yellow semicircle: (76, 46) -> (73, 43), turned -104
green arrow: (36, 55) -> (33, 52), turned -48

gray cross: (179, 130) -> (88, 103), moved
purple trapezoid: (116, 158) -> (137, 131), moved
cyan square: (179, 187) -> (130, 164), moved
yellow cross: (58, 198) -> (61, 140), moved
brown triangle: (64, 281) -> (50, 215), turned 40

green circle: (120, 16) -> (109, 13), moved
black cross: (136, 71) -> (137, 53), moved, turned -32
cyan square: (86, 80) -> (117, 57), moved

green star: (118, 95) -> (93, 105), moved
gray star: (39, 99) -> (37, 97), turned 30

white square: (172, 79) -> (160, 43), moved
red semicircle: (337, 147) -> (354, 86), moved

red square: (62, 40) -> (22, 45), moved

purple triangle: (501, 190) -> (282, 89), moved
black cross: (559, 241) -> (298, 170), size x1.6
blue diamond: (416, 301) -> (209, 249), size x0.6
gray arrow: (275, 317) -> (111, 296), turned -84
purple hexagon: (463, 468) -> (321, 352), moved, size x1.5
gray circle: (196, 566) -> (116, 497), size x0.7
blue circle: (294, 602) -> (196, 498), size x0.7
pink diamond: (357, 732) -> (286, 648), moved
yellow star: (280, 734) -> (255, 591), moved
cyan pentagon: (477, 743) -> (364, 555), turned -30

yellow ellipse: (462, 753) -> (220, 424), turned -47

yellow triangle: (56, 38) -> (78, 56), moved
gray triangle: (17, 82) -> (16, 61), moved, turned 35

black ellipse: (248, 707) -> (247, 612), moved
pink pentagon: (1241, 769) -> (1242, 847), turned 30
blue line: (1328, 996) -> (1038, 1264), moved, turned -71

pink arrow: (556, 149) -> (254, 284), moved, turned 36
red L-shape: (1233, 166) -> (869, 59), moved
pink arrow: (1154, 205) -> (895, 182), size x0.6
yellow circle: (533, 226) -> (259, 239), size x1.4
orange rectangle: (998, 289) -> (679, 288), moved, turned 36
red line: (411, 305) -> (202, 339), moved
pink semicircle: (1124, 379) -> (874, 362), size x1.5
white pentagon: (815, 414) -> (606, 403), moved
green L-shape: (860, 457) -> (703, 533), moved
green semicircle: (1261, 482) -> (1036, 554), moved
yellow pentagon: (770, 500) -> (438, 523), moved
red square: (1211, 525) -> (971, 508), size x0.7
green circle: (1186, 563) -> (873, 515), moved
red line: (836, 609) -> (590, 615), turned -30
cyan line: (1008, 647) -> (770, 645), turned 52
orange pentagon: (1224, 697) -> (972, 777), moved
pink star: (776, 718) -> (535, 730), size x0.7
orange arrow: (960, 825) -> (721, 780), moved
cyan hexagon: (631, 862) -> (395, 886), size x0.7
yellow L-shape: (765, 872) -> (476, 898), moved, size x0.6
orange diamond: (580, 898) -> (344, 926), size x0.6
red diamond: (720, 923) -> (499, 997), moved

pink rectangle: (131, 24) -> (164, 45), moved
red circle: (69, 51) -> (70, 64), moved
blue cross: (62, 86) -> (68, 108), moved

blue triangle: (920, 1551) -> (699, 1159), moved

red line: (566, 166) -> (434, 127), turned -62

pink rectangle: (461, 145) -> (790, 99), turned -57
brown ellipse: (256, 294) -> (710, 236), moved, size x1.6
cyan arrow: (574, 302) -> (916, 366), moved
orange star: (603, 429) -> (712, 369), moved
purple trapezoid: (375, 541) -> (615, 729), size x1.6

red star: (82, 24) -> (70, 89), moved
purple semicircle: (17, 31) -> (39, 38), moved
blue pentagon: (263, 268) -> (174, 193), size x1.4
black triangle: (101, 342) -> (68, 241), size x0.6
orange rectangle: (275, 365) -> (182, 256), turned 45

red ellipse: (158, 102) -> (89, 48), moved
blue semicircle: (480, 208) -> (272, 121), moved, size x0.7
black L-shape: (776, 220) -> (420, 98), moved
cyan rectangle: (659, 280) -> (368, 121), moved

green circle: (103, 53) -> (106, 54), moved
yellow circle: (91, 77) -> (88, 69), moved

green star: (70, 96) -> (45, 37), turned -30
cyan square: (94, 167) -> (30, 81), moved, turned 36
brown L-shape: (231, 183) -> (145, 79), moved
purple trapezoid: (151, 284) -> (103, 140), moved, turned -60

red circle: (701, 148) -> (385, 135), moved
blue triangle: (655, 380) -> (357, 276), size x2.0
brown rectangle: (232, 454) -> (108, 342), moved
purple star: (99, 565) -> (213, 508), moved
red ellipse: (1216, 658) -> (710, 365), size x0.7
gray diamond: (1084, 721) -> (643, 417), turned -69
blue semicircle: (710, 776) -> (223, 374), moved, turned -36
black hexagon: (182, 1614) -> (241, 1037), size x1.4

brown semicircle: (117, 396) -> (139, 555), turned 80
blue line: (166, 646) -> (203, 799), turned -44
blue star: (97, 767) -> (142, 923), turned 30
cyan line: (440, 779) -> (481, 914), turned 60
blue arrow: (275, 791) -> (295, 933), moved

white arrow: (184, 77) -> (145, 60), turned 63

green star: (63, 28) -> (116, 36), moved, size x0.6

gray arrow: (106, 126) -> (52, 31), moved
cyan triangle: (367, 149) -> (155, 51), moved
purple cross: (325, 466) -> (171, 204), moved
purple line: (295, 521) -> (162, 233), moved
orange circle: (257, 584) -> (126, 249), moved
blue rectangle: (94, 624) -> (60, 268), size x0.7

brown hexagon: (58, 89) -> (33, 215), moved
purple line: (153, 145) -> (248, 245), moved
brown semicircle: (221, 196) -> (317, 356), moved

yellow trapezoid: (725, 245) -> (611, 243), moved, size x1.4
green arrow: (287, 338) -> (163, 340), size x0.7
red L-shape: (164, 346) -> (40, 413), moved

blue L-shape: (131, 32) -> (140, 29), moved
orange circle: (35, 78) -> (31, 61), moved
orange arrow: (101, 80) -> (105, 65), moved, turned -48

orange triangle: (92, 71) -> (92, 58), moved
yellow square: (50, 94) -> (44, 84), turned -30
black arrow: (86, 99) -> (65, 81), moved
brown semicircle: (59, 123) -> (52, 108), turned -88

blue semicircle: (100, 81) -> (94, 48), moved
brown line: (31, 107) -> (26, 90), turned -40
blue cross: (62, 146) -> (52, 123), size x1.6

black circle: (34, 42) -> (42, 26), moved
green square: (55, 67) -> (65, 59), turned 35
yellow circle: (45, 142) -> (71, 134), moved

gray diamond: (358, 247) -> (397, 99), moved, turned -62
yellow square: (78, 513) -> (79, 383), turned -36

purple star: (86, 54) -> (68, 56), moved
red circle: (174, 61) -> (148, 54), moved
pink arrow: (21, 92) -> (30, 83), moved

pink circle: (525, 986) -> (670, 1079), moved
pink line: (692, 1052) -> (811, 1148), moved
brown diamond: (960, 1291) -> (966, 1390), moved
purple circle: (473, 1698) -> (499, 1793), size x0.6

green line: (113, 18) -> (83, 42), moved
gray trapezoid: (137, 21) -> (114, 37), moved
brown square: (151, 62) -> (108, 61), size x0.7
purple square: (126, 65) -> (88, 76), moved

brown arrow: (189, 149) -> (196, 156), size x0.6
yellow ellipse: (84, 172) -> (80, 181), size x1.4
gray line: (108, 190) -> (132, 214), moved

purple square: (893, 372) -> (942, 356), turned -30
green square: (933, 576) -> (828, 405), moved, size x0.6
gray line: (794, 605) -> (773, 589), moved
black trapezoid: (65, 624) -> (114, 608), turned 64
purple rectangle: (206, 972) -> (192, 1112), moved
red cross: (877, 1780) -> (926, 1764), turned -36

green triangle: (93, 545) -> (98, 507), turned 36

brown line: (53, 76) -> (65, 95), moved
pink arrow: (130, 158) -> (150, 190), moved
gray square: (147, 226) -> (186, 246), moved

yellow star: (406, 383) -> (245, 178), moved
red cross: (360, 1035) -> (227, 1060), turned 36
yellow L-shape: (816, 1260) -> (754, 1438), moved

=-=-=

WHAT THE TASK REQUIRES ▸ Look over the listing above. Pick out and copy every line that includes "ellipse".

ANSWER ▸
yellow ellipse: (462, 753) -> (220, 424), turned -47
black ellipse: (248, 707) -> (247, 612), moved
brown ellipse: (256, 294) -> (710, 236), moved, size x1.6
red ellipse: (158, 102) -> (89, 48), moved
red ellipse: (1216, 658) -> (710, 365), size x0.7
yellow ellipse: (84, 172) -> (80, 181), size x1.4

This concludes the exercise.